**What to produce:** Only the lines from the line containing "SOIL2 pin AO: D8 -> A0" through the final line of the entries should be printed, exactly as given, with the pictures left out.

[Before-and-after change records]
►

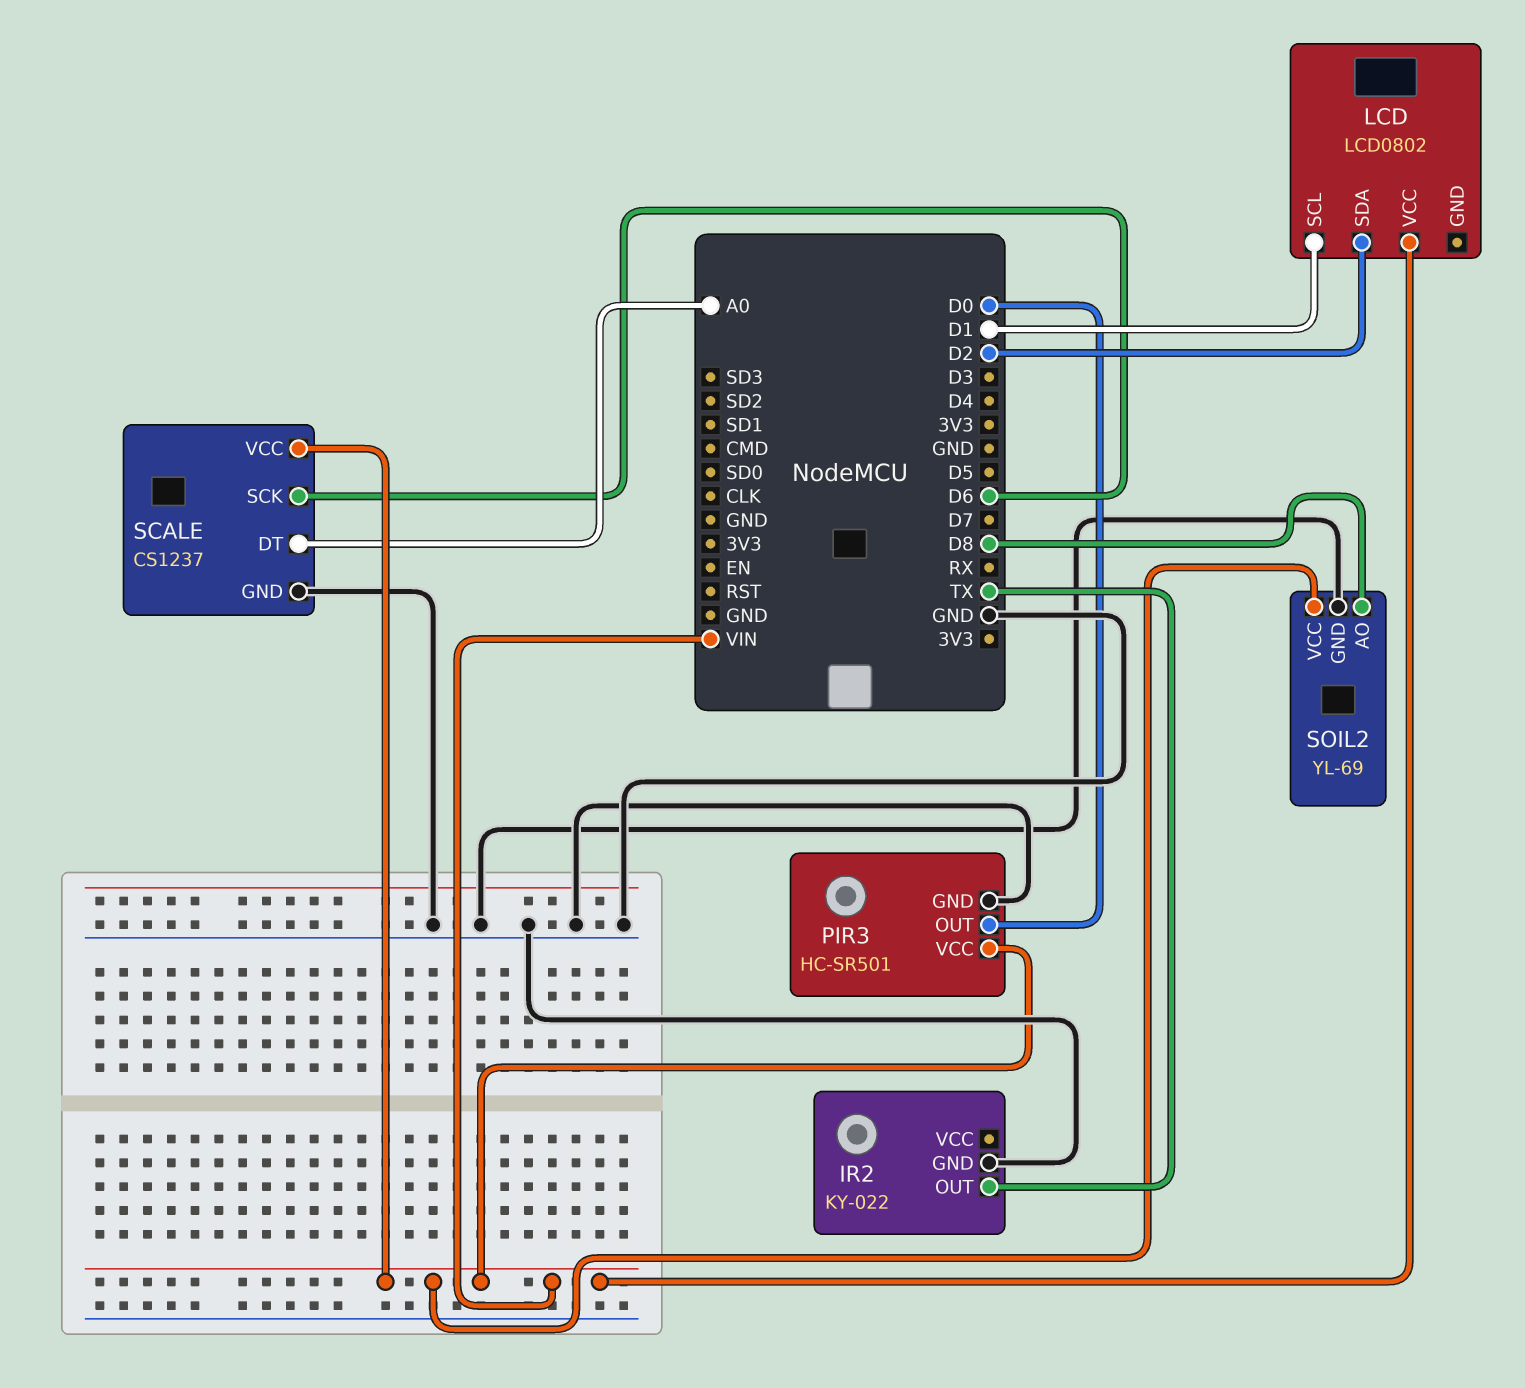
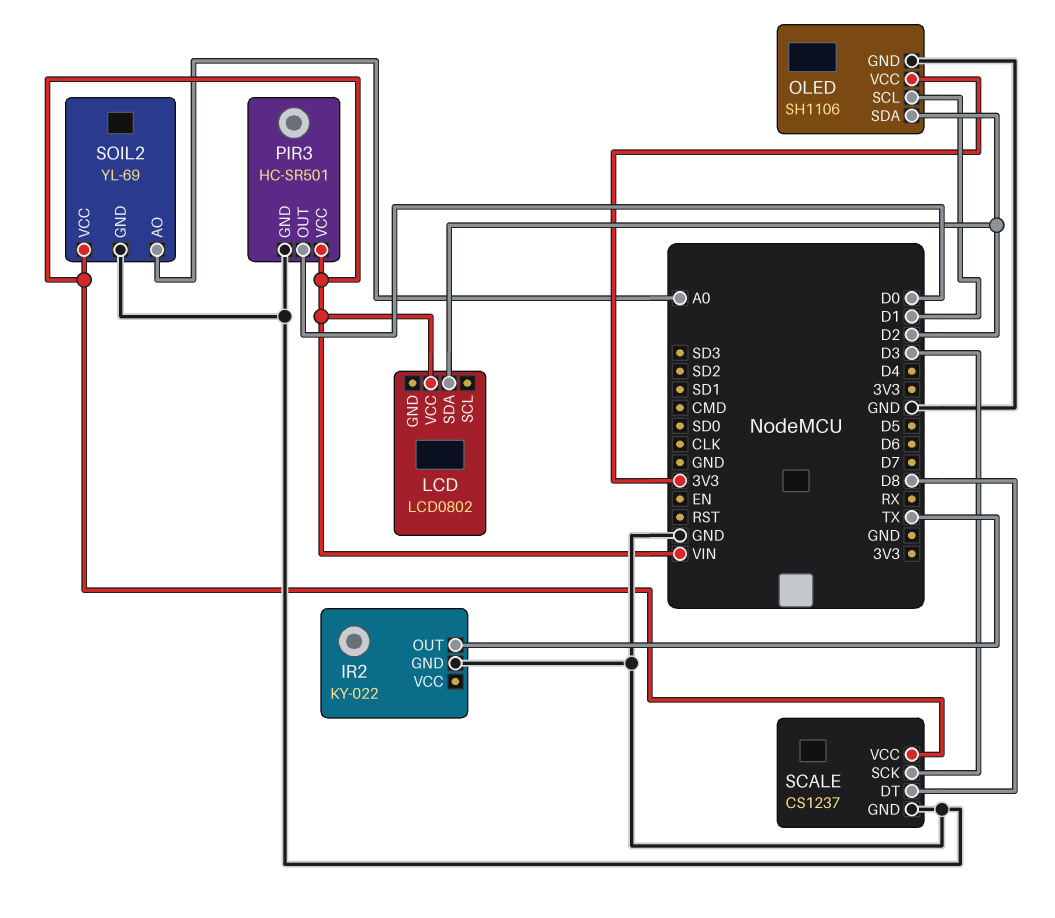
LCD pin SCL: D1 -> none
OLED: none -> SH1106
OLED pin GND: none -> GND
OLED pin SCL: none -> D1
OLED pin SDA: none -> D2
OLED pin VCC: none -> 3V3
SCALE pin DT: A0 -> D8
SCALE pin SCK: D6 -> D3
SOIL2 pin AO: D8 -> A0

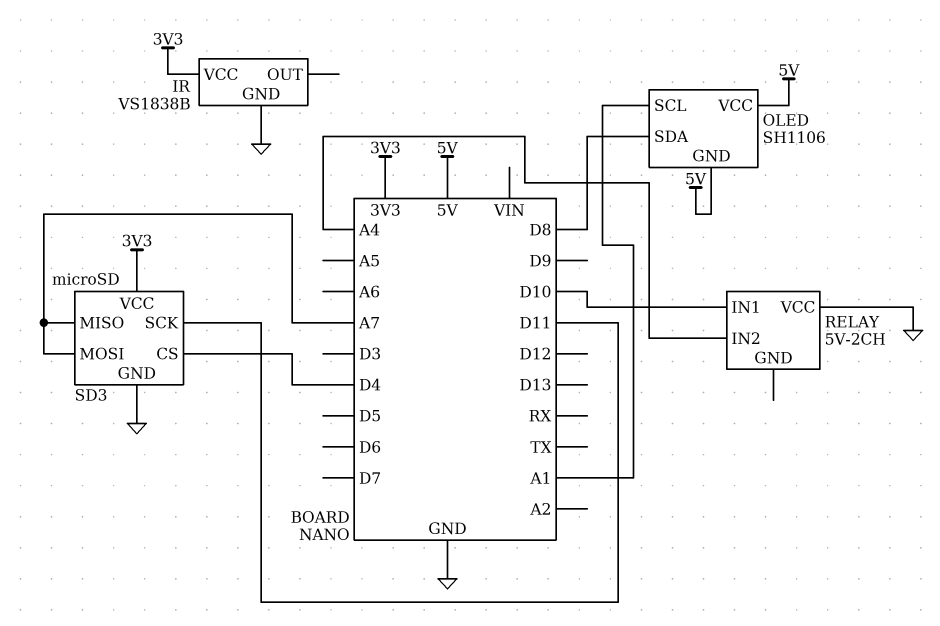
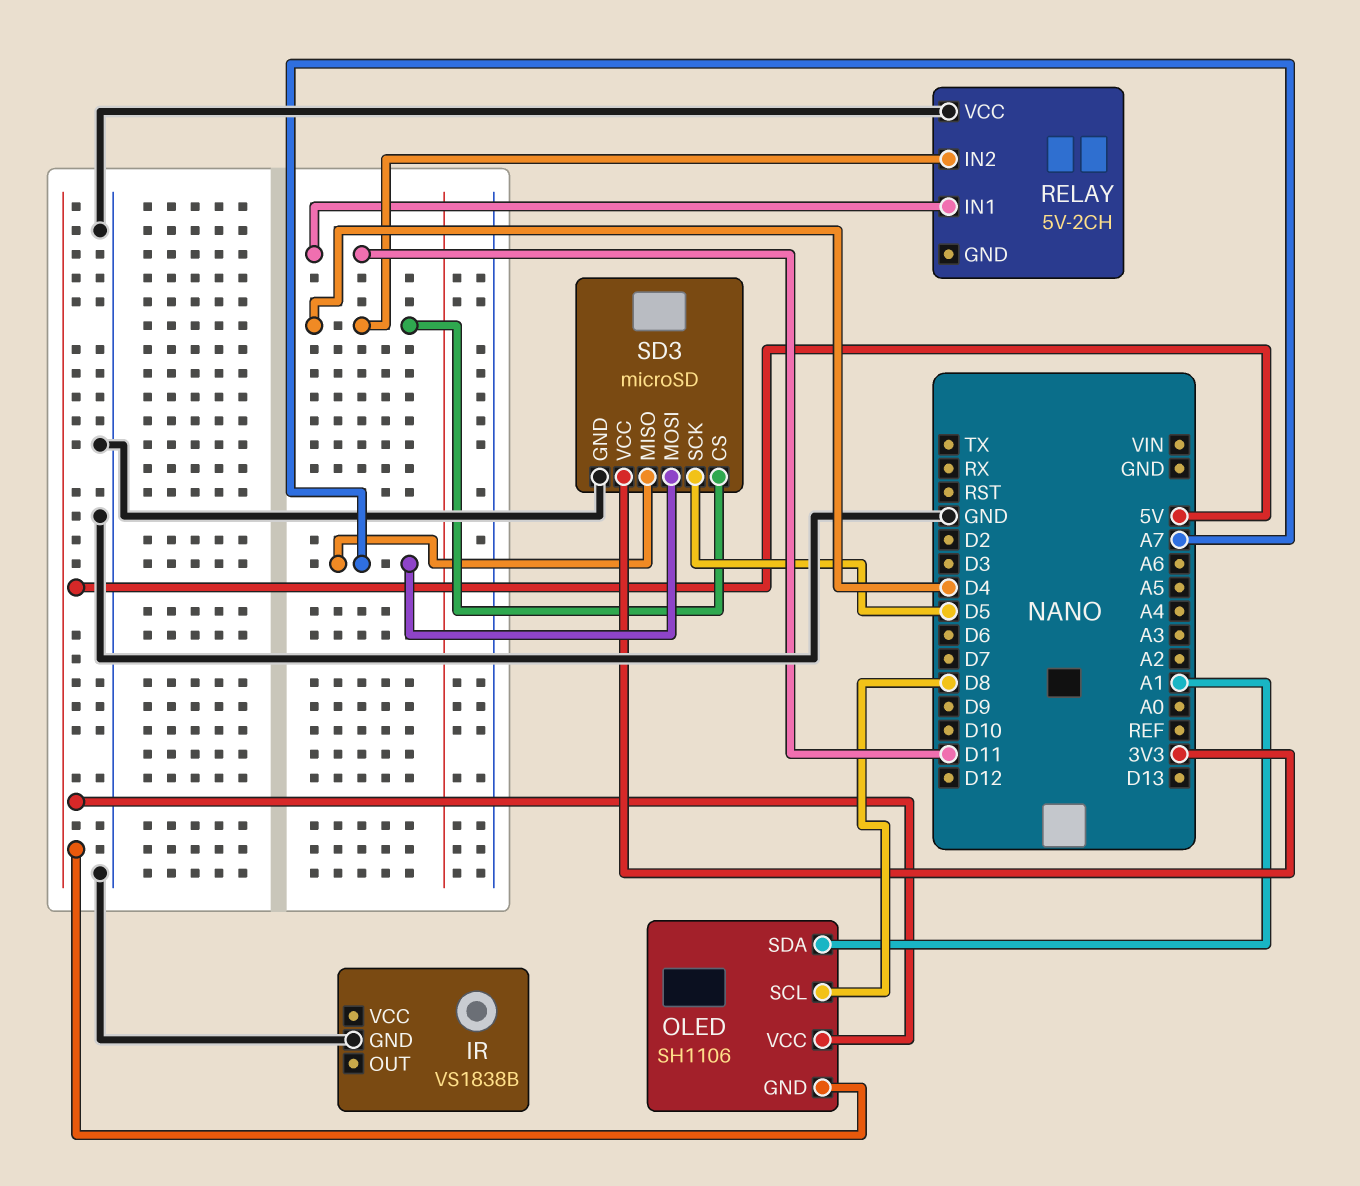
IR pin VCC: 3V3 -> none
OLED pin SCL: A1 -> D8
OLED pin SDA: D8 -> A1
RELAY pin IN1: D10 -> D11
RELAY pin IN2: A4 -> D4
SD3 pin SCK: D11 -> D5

◄

**Problem solution:**
SOIL2 pin AO: D8 -> A0

IR pin VCC: 3V3 -> none
OLED pin SCL: A1 -> D8
OLED pin SDA: D8 -> A1
RELAY pin IN1: D10 -> D11
RELAY pin IN2: A4 -> D4
SD3 pin SCK: D11 -> D5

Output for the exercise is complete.